(Synthetic geometry scene data):
──────
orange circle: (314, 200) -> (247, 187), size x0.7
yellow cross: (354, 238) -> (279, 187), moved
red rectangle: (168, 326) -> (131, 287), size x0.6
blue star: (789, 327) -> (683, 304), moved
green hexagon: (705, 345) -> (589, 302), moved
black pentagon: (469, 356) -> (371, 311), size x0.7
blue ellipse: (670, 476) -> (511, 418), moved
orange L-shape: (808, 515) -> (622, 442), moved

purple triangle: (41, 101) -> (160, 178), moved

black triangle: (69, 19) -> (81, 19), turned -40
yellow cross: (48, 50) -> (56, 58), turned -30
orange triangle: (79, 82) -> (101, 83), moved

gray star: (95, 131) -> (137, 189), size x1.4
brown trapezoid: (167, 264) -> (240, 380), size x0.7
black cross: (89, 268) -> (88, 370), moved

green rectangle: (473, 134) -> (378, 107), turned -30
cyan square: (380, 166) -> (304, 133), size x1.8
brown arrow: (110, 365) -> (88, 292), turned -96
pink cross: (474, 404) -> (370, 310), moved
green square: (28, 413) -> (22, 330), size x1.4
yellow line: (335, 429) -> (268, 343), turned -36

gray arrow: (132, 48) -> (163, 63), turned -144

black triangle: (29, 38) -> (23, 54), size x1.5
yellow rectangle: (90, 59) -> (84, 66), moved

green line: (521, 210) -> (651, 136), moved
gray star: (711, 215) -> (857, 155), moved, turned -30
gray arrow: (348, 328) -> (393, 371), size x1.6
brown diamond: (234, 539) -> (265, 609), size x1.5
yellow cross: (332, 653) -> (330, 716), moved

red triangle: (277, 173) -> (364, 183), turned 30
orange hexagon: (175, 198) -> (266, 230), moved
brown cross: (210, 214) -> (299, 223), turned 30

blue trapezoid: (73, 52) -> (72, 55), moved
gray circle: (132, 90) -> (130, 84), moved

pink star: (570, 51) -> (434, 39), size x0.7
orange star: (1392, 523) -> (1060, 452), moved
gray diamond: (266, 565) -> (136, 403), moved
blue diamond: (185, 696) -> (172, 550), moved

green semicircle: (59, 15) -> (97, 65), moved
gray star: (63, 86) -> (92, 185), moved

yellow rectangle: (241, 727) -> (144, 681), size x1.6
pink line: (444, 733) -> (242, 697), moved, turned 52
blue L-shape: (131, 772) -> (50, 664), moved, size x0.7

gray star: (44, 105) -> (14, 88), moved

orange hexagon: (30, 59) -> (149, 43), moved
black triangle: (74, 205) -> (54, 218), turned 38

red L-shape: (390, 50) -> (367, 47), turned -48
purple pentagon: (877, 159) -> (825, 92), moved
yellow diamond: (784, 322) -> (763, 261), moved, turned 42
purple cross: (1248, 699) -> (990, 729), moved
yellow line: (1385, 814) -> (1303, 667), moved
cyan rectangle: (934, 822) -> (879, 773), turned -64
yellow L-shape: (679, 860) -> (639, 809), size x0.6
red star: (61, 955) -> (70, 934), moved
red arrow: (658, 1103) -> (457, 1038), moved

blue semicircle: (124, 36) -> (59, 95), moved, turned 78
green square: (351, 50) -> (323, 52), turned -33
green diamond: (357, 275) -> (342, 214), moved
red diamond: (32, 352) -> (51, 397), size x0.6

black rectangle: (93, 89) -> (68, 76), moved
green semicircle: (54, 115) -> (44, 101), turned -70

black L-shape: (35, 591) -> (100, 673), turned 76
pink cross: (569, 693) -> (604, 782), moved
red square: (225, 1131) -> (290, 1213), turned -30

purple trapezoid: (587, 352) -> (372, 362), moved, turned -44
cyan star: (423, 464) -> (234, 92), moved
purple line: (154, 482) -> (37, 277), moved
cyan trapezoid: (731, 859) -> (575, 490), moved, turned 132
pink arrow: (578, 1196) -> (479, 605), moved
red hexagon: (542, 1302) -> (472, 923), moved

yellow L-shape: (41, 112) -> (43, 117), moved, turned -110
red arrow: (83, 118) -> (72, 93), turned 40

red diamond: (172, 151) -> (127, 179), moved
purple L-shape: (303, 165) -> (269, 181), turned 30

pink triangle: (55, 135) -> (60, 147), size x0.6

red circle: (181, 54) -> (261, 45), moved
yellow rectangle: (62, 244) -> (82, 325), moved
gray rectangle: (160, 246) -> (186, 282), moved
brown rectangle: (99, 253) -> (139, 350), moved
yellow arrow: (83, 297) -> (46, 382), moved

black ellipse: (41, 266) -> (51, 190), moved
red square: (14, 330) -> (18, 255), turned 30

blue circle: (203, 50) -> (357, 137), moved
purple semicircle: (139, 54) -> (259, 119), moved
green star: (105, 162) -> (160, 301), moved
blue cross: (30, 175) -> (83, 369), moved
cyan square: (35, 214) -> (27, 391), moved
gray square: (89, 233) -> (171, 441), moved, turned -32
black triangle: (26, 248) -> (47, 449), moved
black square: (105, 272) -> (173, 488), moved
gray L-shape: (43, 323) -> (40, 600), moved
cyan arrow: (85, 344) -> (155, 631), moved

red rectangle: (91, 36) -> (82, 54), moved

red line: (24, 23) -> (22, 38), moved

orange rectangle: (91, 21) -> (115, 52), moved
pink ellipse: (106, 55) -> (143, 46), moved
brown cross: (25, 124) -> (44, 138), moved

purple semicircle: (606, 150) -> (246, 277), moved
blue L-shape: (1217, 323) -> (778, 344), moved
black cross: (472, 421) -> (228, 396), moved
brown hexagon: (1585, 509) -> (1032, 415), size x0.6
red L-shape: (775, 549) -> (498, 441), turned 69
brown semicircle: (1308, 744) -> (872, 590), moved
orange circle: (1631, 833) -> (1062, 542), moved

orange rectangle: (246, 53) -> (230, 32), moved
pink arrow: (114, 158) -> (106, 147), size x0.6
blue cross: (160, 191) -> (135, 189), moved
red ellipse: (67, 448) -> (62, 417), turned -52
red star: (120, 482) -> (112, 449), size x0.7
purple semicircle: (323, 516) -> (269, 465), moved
──────
(Problem description):
For each line in the records that holds "ellipse", show that line as it stands.

(Response):
blue ellipse: (670, 476) -> (511, 418), moved
black ellipse: (41, 266) -> (51, 190), moved
pink ellipse: (106, 55) -> (143, 46), moved
red ellipse: (67, 448) -> (62, 417), turned -52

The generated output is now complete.